- [EXERCISE]: Which lines of the data contain the string "green"? Copy every one of them.

──────── RECORDS SHOWN

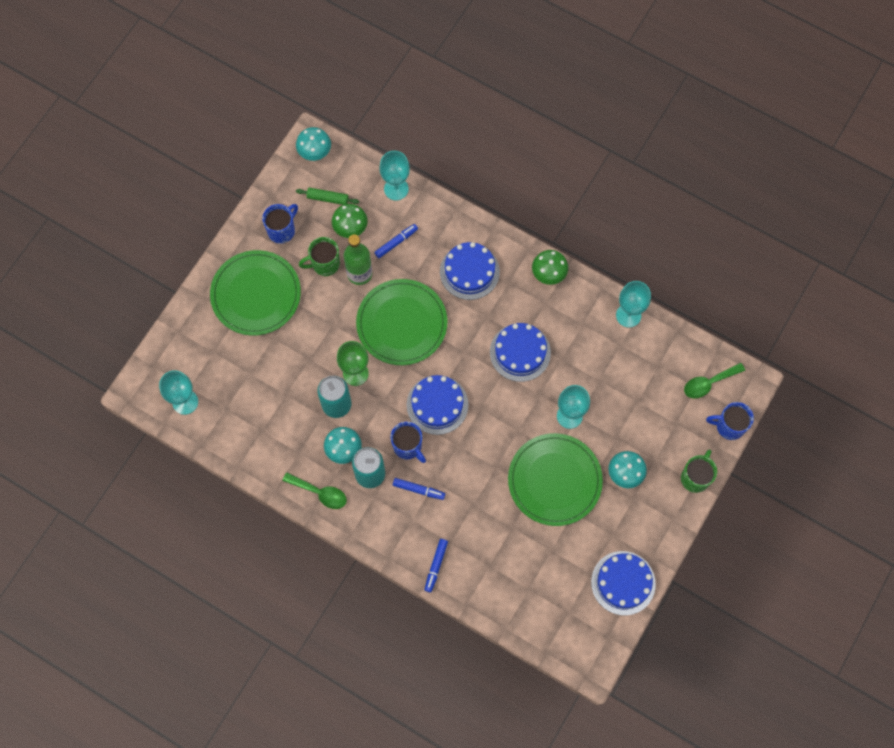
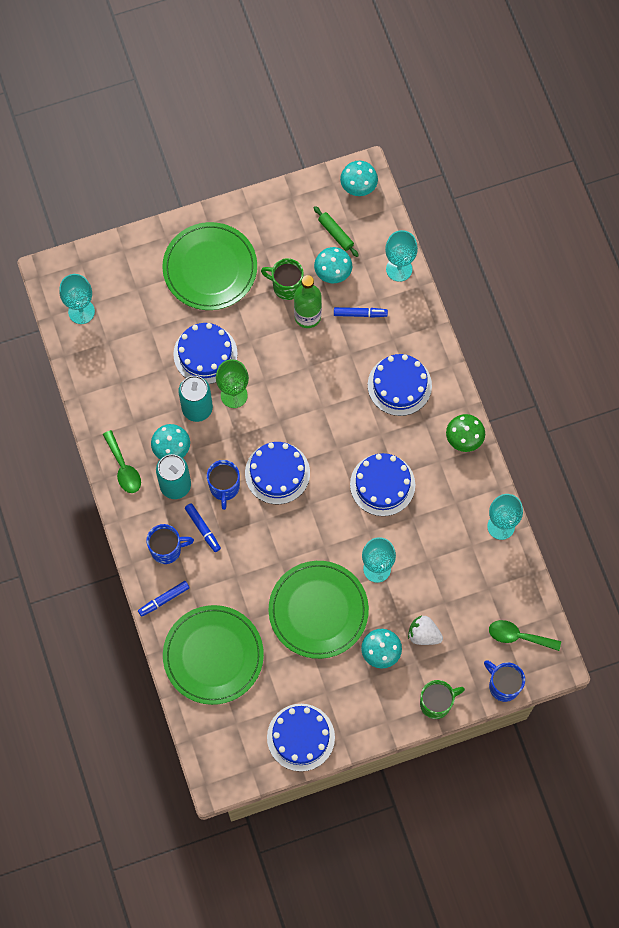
camera: 40 degrees right, 0 degrees up
(282, 230) = (275, 232): blue mug -> blue mug (167, 549)
(307, 360) = (205, 354): none -> blue cake
(350, 228) = (333, 273): green mushroom -> turquoise mushroom
(402, 323) = (306, 384): green plate -> green plate (213, 655)
(643, 436) = (423, 634): none -> white strawberry

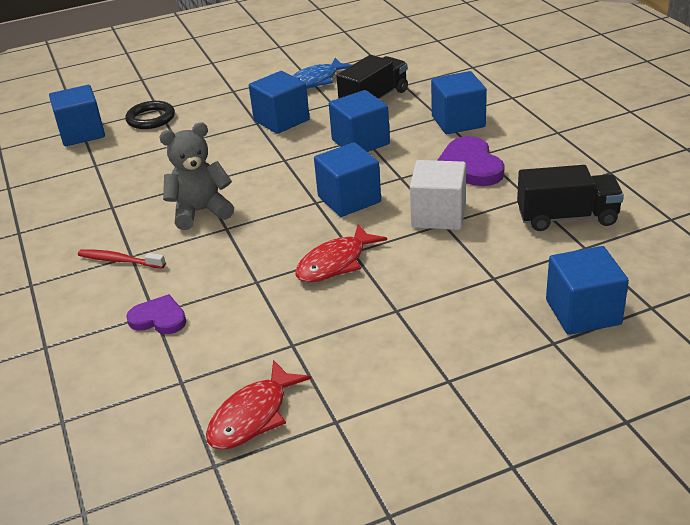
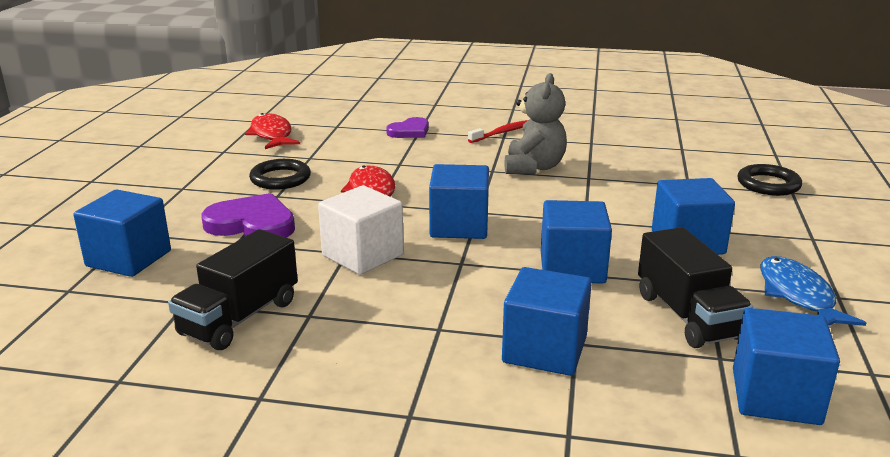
camera: 120 degrees right, 10 degrees down
(82, 133) = (762, 153): blue cube -> blue cube (775, 396)
(361, 331) = (280, 178): none -> black ring
(469, 166) = (423, 308): purple heart -> purple heart (252, 224)

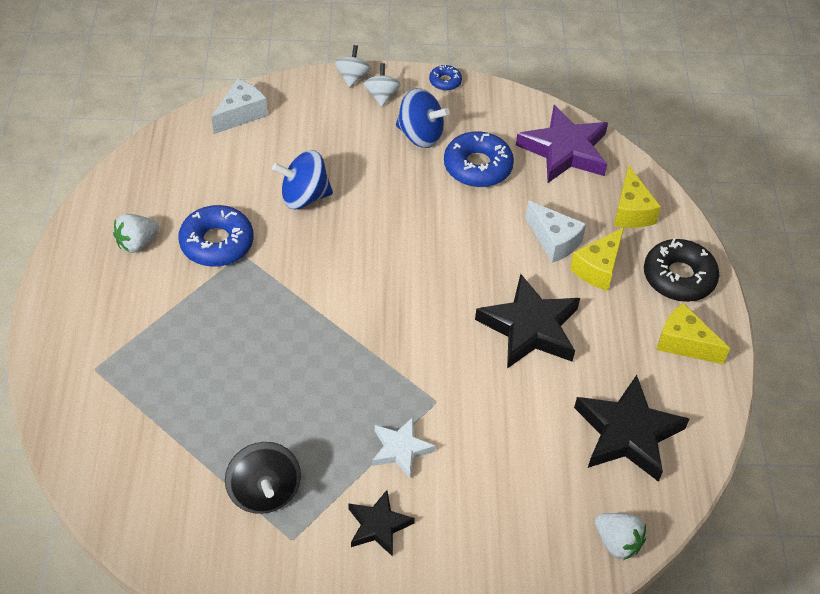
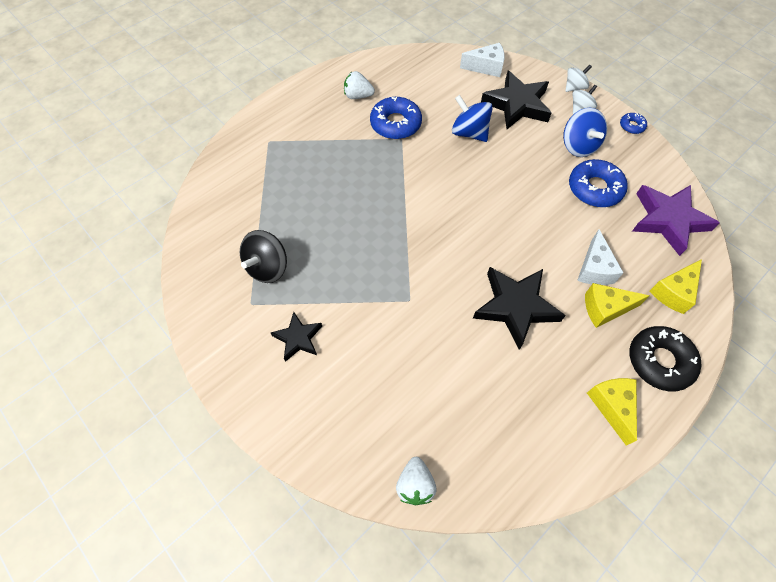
camera: 50 degrees right, 10 degrees up
(401, 449) = (358, 309): white star -> none
(627, 433) = (502, 426): black star -> black star (517, 104)

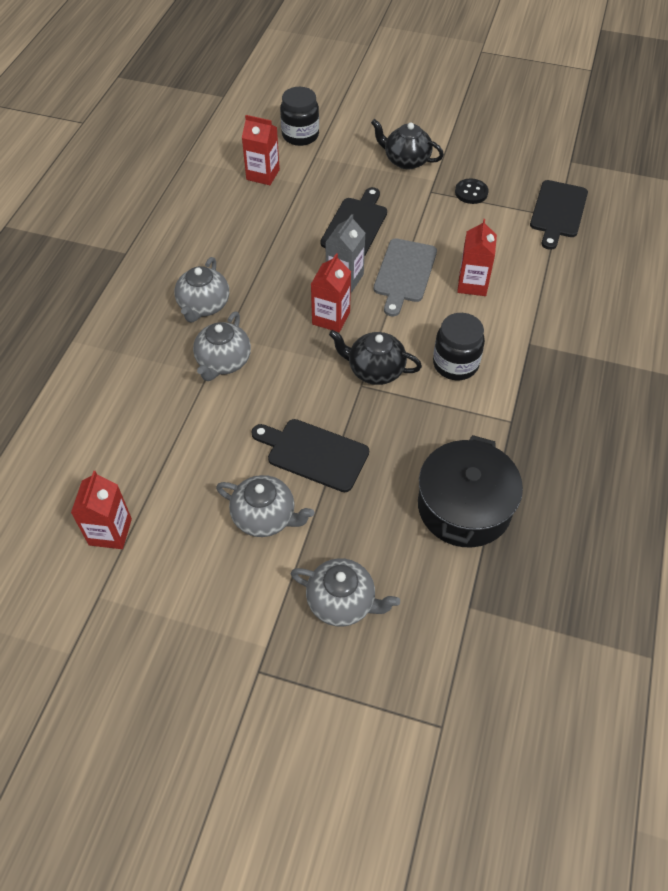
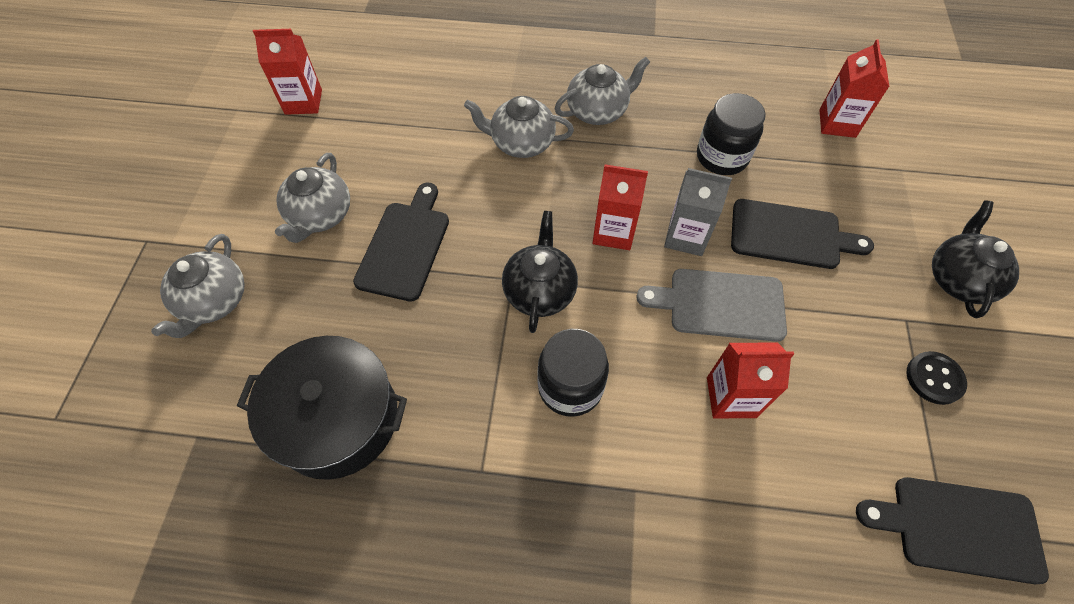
camera: 80 degrees right, 5 degrees up
(203, 306) = (598, 111): grey teapot -> grey teapot turned 150 degrees clockwise
(300, 135) = (935, 148): black jar -> black jar (722, 157)

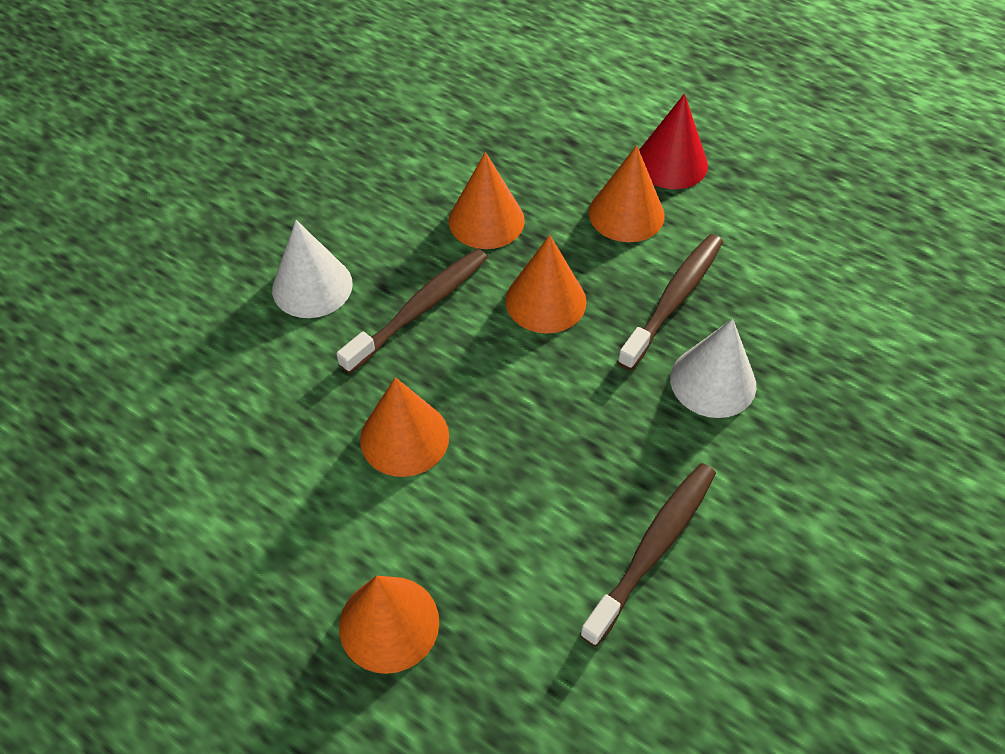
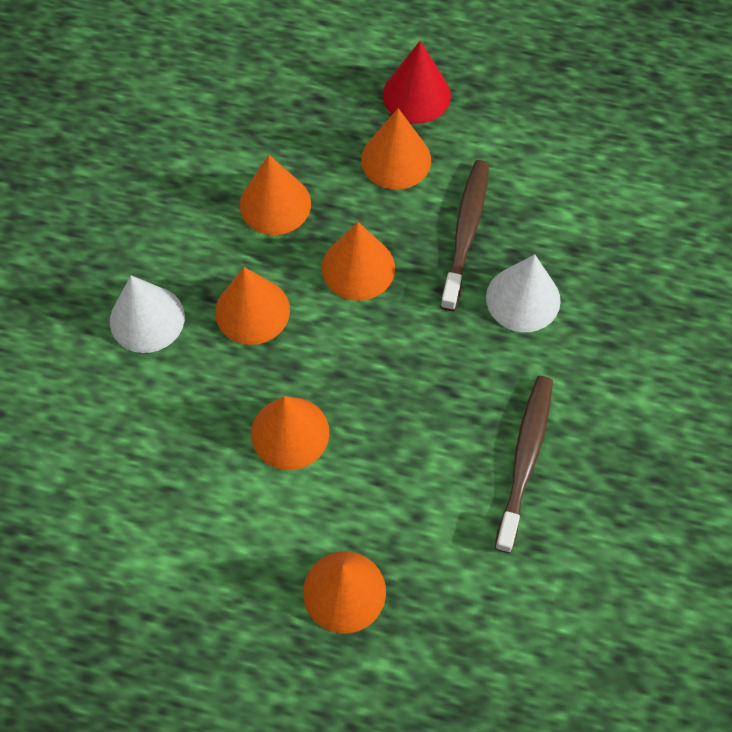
camera: 20 degrees left, 10 degrees up
(419, 309) = (252, 311): brown toothbrush -> orange cone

────────────────

- [TASK OUTPUT]:
(350, 228) = (333, 273): green mushroom -> turquoise mushroom
(402, 323) = (306, 384): green plate -> green plate (213, 655)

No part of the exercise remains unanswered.